Set down every entry again, exactly as it appears.

(Collected data entries)
<<<<

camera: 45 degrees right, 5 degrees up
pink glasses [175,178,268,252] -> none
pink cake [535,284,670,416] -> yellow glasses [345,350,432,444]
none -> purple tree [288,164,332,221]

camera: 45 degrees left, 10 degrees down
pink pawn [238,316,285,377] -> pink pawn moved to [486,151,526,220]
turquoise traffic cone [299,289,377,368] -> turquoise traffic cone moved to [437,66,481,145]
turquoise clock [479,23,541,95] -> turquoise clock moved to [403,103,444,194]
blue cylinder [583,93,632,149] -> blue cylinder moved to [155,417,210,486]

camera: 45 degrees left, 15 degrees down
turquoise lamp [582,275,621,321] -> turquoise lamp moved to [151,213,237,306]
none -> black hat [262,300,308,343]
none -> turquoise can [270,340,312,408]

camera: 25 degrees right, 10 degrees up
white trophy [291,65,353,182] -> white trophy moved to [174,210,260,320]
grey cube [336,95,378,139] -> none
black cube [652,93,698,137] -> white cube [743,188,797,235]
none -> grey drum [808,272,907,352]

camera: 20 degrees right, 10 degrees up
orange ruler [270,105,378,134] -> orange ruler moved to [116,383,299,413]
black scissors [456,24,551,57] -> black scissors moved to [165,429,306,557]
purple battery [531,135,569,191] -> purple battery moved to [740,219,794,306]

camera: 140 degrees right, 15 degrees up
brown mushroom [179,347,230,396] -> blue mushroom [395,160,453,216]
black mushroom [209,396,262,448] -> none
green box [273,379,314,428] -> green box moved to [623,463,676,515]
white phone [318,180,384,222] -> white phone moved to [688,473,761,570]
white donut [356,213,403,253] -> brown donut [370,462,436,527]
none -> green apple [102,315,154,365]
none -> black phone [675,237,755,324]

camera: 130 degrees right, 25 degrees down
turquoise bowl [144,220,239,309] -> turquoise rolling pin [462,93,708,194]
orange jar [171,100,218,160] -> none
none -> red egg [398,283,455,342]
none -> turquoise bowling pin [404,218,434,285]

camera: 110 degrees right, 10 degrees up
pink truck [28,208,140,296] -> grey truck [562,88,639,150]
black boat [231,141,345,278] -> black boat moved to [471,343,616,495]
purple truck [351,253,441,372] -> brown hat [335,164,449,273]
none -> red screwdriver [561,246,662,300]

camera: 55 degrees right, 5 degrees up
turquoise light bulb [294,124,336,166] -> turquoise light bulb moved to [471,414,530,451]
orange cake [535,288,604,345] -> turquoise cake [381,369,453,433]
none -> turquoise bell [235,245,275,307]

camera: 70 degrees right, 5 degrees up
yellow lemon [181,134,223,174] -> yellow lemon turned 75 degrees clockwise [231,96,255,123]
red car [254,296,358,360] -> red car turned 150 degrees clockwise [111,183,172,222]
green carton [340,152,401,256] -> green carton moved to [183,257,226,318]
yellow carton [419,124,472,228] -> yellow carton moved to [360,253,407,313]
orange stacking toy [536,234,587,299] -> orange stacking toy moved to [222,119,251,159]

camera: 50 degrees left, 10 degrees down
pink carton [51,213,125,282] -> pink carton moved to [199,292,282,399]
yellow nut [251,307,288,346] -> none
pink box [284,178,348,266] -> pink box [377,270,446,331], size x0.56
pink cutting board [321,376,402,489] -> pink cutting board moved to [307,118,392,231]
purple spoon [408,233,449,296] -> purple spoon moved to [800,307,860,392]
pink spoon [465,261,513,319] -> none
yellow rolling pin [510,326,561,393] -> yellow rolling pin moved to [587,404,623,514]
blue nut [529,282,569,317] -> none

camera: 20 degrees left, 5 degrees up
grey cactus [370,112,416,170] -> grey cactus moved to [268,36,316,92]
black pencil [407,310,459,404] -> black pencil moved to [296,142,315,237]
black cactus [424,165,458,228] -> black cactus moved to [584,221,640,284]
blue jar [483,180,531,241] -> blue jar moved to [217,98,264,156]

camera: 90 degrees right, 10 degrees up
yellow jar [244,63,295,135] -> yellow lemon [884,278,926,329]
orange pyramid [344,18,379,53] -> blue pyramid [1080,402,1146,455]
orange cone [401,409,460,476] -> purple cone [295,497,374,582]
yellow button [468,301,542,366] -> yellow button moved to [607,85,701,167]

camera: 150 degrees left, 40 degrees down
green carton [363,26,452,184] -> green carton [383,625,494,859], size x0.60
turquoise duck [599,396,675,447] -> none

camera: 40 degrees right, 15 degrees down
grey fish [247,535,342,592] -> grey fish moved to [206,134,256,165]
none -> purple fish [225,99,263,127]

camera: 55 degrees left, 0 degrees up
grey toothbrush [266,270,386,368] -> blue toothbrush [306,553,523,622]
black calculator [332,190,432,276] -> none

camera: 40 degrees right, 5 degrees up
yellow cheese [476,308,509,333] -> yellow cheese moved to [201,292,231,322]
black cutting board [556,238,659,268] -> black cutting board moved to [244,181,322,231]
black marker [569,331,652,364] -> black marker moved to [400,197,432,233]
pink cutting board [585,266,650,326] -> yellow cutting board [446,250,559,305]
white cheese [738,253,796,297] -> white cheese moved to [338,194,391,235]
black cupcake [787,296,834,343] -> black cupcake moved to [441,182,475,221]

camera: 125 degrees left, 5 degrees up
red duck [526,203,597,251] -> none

>>>>

### [Response to the exercise]
camera: 45 degrees right, 5 degrees up
pink glasses [175,178,268,252] -> none
pink cake [535,284,670,416] -> yellow glasses [345,350,432,444]
none -> purple tree [288,164,332,221]

camera: 45 degrees left, 10 degrees down
pink pawn [238,316,285,377] -> pink pawn moved to [486,151,526,220]
turquoise traffic cone [299,289,377,368] -> turquoise traffic cone moved to [437,66,481,145]
turquoise clock [479,23,541,95] -> turquoise clock moved to [403,103,444,194]
blue cylinder [583,93,632,149] -> blue cylinder moved to [155,417,210,486]

camera: 45 degrees left, 15 degrees down
turquoise lamp [582,275,621,321] -> turquoise lamp moved to [151,213,237,306]
none -> black hat [262,300,308,343]
none -> turquoise can [270,340,312,408]

camera: 25 degrees right, 10 degrees up
white trophy [291,65,353,182] -> white trophy moved to [174,210,260,320]
grey cube [336,95,378,139] -> none
black cube [652,93,698,137] -> white cube [743,188,797,235]
none -> grey drum [808,272,907,352]

camera: 20 degrees right, 10 degrees up
orange ruler [270,105,378,134] -> orange ruler moved to [116,383,299,413]
black scissors [456,24,551,57] -> black scissors moved to [165,429,306,557]
purple battery [531,135,569,191] -> purple battery moved to [740,219,794,306]

camera: 140 degrees right, 15 degrees up
brown mushroom [179,347,230,396] -> blue mushroom [395,160,453,216]
black mushroom [209,396,262,448] -> none
green box [273,379,314,428] -> green box moved to [623,463,676,515]
white phone [318,180,384,222] -> white phone moved to [688,473,761,570]
white donut [356,213,403,253] -> brown donut [370,462,436,527]
none -> green apple [102,315,154,365]
none -> black phone [675,237,755,324]

camera: 130 degrees right, 25 degrees down
turquoise bowl [144,220,239,309] -> turquoise rolling pin [462,93,708,194]
orange jar [171,100,218,160] -> none
none -> red egg [398,283,455,342]
none -> turquoise bowling pin [404,218,434,285]

camera: 110 degrees right, 10 degrees up
pink truck [28,208,140,296] -> grey truck [562,88,639,150]
black boat [231,141,345,278] -> black boat moved to [471,343,616,495]
purple truck [351,253,441,372] -> brown hat [335,164,449,273]
none -> red screwdriver [561,246,662,300]

camera: 55 degrees right, 5 degrees up
turquoise light bulb [294,124,336,166] -> turquoise light bulb moved to [471,414,530,451]
orange cake [535,288,604,345] -> turquoise cake [381,369,453,433]
none -> turquoise bell [235,245,275,307]

camera: 70 degrees right, 5 degrees up
yellow lemon [181,134,223,174] -> yellow lemon turned 75 degrees clockwise [231,96,255,123]
red car [254,296,358,360] -> red car turned 150 degrees clockwise [111,183,172,222]
green carton [340,152,401,256] -> green carton moved to [183,257,226,318]
yellow carton [419,124,472,228] -> yellow carton moved to [360,253,407,313]
orange stacking toy [536,234,587,299] -> orange stacking toy moved to [222,119,251,159]

camera: 50 degrees left, 10 degrees down
pink carton [51,213,125,282] -> pink carton moved to [199,292,282,399]
yellow nut [251,307,288,346] -> none
pink box [284,178,348,266] -> pink box [377,270,446,331], size x0.56
pink cutting board [321,376,402,489] -> pink cutting board moved to [307,118,392,231]
purple spoon [408,233,449,296] -> purple spoon moved to [800,307,860,392]
pink spoon [465,261,513,319] -> none
yellow rolling pin [510,326,561,393] -> yellow rolling pin moved to [587,404,623,514]
blue nut [529,282,569,317] -> none

camera: 20 degrees left, 5 degrees up
grey cactus [370,112,416,170] -> grey cactus moved to [268,36,316,92]
black pencil [407,310,459,404] -> black pencil moved to [296,142,315,237]
black cactus [424,165,458,228] -> black cactus moved to [584,221,640,284]
blue jar [483,180,531,241] -> blue jar moved to [217,98,264,156]

camera: 90 degrees right, 10 degrees up
yellow jar [244,63,295,135] -> yellow lemon [884,278,926,329]
orange pyramid [344,18,379,53] -> blue pyramid [1080,402,1146,455]
orange cone [401,409,460,476] -> purple cone [295,497,374,582]
yellow button [468,301,542,366] -> yellow button moved to [607,85,701,167]

camera: 150 degrees left, 40 degrees down
green carton [363,26,452,184] -> green carton [383,625,494,859], size x0.60
turquoise duck [599,396,675,447] -> none

camera: 40 degrees right, 15 degrees down
grey fish [247,535,342,592] -> grey fish moved to [206,134,256,165]
none -> purple fish [225,99,263,127]

camera: 55 degrees left, 0 degrees up
grey toothbrush [266,270,386,368] -> blue toothbrush [306,553,523,622]
black calculator [332,190,432,276] -> none

camera: 40 degrees right, 5 degrees up
yellow cheese [476,308,509,333] -> yellow cheese moved to [201,292,231,322]
black cutting board [556,238,659,268] -> black cutting board moved to [244,181,322,231]
black marker [569,331,652,364] -> black marker moved to [400,197,432,233]
pink cutting board [585,266,650,326] -> yellow cutting board [446,250,559,305]
white cheese [738,253,796,297] -> white cheese moved to [338,194,391,235]
black cupcake [787,296,834,343] -> black cupcake moved to [441,182,475,221]

camera: 125 degrees left, 5 degrees up
red duck [526,203,597,251] -> none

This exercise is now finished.